_Provided records:_
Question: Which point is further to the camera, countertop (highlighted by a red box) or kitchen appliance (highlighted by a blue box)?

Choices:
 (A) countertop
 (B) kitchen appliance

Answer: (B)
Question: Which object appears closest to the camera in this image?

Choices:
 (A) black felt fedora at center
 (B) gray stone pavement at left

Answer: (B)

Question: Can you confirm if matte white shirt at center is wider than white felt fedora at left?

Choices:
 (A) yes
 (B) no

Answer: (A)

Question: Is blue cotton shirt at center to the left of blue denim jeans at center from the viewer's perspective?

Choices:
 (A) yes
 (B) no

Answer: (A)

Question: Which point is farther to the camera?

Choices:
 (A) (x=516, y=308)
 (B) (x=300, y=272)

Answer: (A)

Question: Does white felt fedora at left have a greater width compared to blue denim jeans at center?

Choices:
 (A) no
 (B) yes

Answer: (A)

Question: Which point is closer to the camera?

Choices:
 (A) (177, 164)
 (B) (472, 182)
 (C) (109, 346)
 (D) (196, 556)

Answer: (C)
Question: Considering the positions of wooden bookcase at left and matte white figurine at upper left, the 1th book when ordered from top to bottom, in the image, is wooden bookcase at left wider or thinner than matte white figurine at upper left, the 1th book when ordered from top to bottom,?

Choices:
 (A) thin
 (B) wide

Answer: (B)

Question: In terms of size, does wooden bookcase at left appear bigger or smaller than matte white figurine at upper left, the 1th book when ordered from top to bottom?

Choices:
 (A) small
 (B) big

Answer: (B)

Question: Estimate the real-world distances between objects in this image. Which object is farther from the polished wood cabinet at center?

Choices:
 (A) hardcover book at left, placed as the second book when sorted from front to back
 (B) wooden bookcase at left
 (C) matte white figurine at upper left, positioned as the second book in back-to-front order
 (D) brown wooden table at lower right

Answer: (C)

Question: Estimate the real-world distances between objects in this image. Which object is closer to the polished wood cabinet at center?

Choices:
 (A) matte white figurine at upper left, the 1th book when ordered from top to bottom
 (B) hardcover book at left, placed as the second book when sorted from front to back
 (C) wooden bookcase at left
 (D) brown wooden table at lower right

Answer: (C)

_What needs to be done:_
Render the lines above as a JSON list of strings, one string for each line, omitting blank lines.

_Response area:_
[
  "Question: Which point is further to the camera, countertop (highlighted by a red box) or kitchen appliance (highlighted by a blue box)?",
  "Choices:",
  " (A) countertop",
  " (B) kitchen appliance",
  "Answer: (B)",
  "Question: Which object appears closest to the camera in this image?",
  "Choices:",
  " (A) black felt fedora at center",
  " (B) gray stone pavement at left",
  "Answer: (B)",
  "Question: Can you confirm if matte white shirt at center is wider than white felt fedora at left?",
  "Choices:",
  " (A) yes",
  " (B) no",
  "Answer: (A)",
  "Question: Is blue cotton shirt at center to the left of blue denim jeans at center from the viewer's perspective?",
  "Choices:",
  " (A) yes",
  " (B) no",
  "Answer: (A)",
  "Question: Which point is farther to the camera?",
  "Choices:",
  " (A) (x=516, y=308)",
  " (B) (x=300, y=272)",
  "Answer: (A)",
  "Question: Does white felt fedora at left have a greater width compared to blue denim jeans at center?",
  "Choices:",
  " (A) no",
  " (B) yes",
  "Answer: (A)",
  "Question: Which point is closer to the camera?",
  "Choices:",
  " (A) (177, 164)",
  " (B) (472, 182)",
  " (C) (109, 346)",
  " (D) (196, 556)",
  "Answer: (C)",
  "Question: Considering the positions of wooden bookcase at left and matte white figurine at upper left, the 1th book when ordered from top to bottom, in the image, is wooden bookcase at left wider or thinner than matte white figurine at upper left, the 1th book when ordered from top to bottom,?",
  "Choices:",
  " (A) thin",
  " (B) wide",
  "Answer: (B)",
  "Question: In terms of size, does wooden bookcase at left appear bigger or smaller than matte white figurine at upper left, the 1th book when ordered from top to bottom?",
  "Choices:",
  " (A) small",
  " (B) big",
  "Answer: (B)",
  "Question: Estimate the real-world distances between objects in this image. Which object is farther from the polished wood cabinet at center?",
  "Choices:",
  " (A) hardcover book at left, placed as the second book when sorted from front to back",
  " (B) wooden bookcase at left",
  " (C) matte white figurine at upper left, positioned as the second book in back-to-front order",
  " (D) brown wooden table at lower right",
  "Answer: (C)",
  "Question: Estimate the real-world distances between objects in this image. Which object is closer to the polished wood cabinet at center?",
  "Choices:",
  " (A) matte white figurine at upper left, the 1th book when ordered from top to bottom",
  " (B) hardcover book at left, placed as the second book when sorted from front to back",
  " (C) wooden bookcase at left",
  " (D) brown wooden table at lower right",
  "Answer: (C)"
]